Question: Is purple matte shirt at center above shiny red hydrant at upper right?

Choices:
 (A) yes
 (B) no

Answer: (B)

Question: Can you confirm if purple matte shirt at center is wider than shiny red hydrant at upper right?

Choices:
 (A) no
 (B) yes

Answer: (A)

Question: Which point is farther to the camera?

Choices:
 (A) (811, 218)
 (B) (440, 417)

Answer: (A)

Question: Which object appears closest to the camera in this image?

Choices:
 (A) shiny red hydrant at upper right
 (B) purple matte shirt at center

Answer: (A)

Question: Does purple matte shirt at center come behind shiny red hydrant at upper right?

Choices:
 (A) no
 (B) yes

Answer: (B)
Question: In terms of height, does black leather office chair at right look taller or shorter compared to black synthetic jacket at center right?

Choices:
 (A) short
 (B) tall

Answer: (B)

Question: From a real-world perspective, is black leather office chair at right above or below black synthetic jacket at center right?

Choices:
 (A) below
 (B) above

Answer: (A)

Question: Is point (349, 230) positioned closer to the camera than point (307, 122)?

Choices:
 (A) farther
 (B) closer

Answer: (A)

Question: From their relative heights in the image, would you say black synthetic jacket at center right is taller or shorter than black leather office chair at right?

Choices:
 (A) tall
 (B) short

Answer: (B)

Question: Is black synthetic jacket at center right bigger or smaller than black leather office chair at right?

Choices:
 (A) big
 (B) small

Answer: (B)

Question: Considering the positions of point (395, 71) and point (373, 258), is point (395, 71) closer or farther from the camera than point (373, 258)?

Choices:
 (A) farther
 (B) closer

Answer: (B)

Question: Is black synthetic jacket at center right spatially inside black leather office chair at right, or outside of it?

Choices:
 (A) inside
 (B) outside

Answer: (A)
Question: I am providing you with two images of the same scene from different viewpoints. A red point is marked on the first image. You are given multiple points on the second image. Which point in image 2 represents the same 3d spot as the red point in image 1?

= = =

How many lines of the records above contain the word "shirt"? Reply with the number alone.

- **Answer to the exercise**
4